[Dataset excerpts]

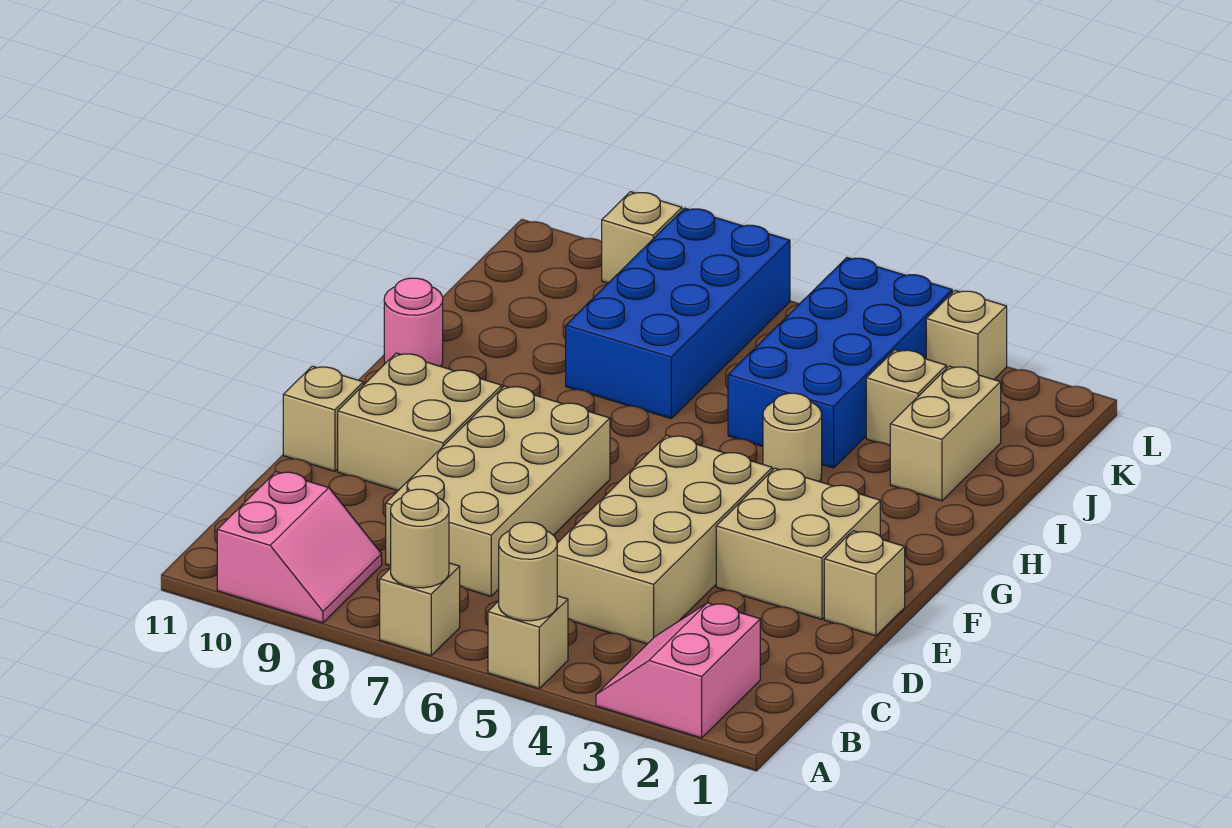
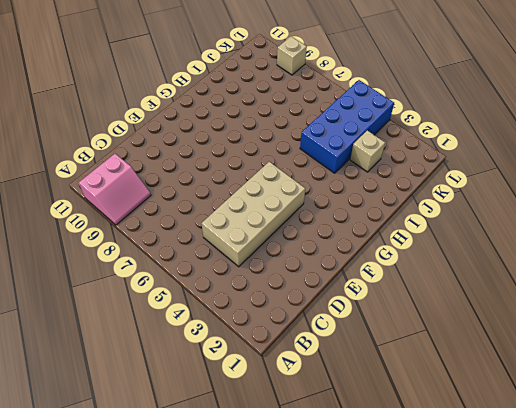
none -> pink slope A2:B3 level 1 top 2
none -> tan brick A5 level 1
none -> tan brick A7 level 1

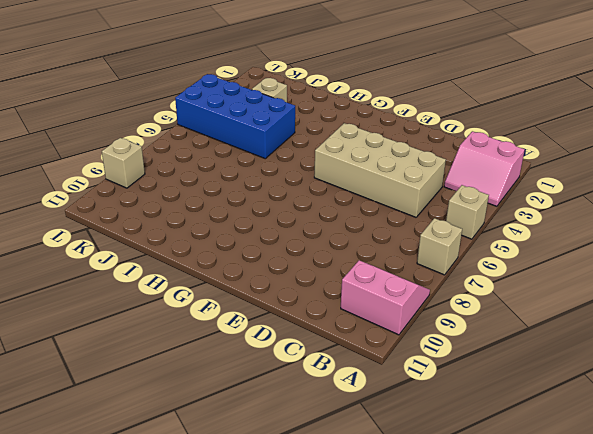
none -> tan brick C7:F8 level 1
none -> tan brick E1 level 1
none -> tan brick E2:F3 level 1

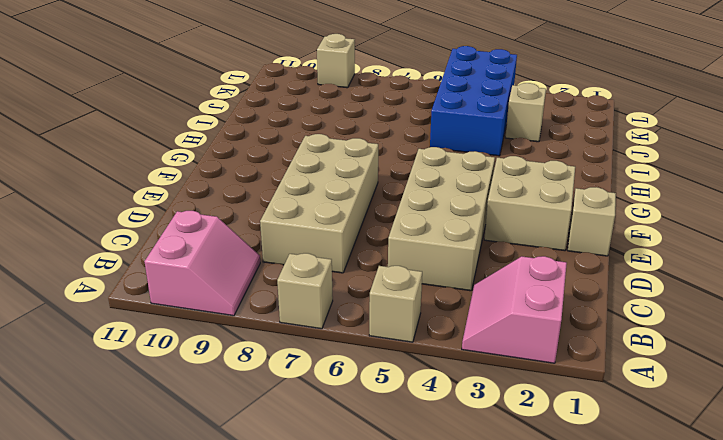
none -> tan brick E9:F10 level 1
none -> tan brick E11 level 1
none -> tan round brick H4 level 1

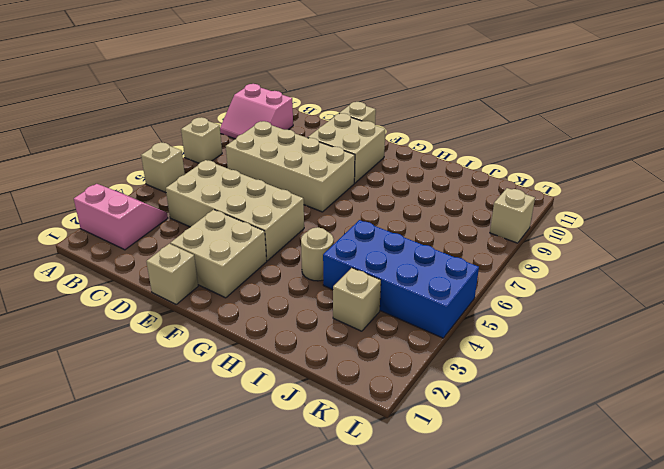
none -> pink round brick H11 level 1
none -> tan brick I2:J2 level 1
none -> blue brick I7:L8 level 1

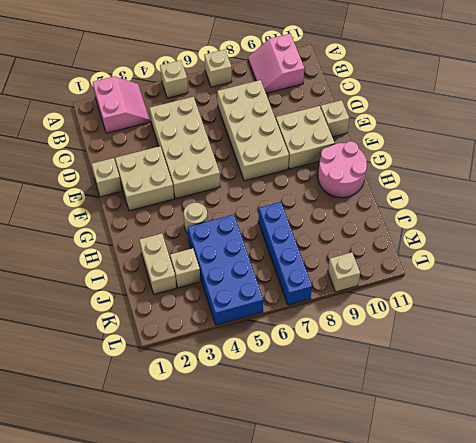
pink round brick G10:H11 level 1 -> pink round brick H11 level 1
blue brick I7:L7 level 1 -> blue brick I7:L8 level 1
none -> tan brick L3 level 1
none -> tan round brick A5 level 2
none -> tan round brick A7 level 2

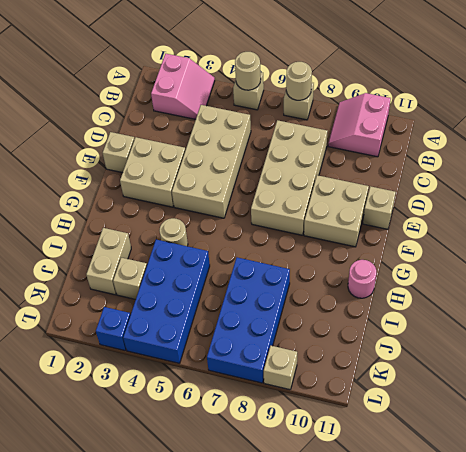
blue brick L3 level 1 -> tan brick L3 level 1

**Prompt:** Drop the pictures and copy the data exactly.

**Solution to this exercise:**
none -> pink slope A2:B3 level 1 top 2
none -> tan brick A5 level 1
none -> tan brick A7 level 1

none -> tan brick C7:F8 level 1
none -> tan brick E1 level 1
none -> tan brick E2:F3 level 1

none -> tan brick E9:F10 level 1
none -> tan brick E11 level 1
none -> tan round brick H4 level 1

none -> pink round brick H11 level 1
none -> tan brick I2:J2 level 1
none -> blue brick I7:L8 level 1

pink round brick G10:H11 level 1 -> pink round brick H11 level 1
blue brick I7:L7 level 1 -> blue brick I7:L8 level 1
none -> tan brick L3 level 1
none -> tan round brick A5 level 2
none -> tan round brick A7 level 2

blue brick L3 level 1 -> tan brick L3 level 1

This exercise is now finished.